Exercise prompt —
Can you give the entries again from the start through the line containing "Europe Sing (Europa Canta) [409, 292]", inclusive, changing "coordinate" to "position" everywhere and leaving everything else unchanged?
⁂
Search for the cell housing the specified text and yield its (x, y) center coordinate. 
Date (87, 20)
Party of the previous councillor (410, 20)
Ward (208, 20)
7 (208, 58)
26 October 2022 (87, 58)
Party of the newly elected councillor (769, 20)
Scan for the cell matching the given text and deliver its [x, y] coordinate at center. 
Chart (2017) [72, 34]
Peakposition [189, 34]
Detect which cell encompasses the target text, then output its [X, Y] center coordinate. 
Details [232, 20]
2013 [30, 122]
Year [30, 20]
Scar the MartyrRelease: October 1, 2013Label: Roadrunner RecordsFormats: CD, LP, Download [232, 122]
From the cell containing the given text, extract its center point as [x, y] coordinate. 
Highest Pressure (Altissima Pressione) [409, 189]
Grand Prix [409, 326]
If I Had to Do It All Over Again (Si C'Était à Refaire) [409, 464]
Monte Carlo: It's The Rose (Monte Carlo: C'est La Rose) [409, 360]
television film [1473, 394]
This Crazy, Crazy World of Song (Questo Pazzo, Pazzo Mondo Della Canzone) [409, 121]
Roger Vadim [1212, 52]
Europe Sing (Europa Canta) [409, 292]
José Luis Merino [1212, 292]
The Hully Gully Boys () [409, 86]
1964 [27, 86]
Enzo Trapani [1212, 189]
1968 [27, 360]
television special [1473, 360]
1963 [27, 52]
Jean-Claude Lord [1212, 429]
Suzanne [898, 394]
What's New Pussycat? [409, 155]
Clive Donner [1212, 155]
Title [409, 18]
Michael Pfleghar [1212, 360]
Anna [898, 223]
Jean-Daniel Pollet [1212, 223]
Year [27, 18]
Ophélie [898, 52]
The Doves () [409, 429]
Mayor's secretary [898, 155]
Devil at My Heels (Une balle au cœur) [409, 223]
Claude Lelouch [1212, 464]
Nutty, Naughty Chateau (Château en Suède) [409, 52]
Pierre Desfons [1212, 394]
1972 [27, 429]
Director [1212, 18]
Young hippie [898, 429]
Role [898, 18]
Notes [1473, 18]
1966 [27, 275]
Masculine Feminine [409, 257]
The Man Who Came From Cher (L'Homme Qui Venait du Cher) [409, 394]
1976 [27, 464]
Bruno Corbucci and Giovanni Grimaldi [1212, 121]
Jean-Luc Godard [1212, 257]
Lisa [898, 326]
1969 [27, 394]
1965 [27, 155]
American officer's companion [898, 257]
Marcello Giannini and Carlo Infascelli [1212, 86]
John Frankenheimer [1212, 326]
⁂
Written solution —
Search for the cell housing the specified text and yield its (x, y) center position. 
Date (87, 20)
Party of the previous councillor (410, 20)
Ward (208, 20)
7 (208, 58)
26 October 2022 (87, 58)
Party of the newly elected councillor (769, 20)
Scan for the cell matching the given text and deliver its [x, y] position at center. 
Chart (2017) [72, 34]
Peakposition [189, 34]
Detect which cell encompasses the target text, then output its [X, Y] center position. 
Details [232, 20]
2013 [30, 122]
Year [30, 20]
Scar the MartyrRelease: October 1, 2013Label: Roadrunner RecordsFormats: CD, LP, Download [232, 122]
From the cell containing the given text, extract its center point as [x, y] position. 
Highest Pressure (Altissima Pressione) [409, 189]
Grand Prix [409, 326]
If I Had to Do It All Over Again (Si C'Était à Refaire) [409, 464]
Monte Carlo: It's The Rose (Monte Carlo: C'est La Rose) [409, 360]
television film [1473, 394]
This Crazy, Crazy World of Song (Questo Pazzo, Pazzo Mondo Della Canzone) [409, 121]
Roger Vadim [1212, 52]
Europe Sing (Europa Canta) [409, 292]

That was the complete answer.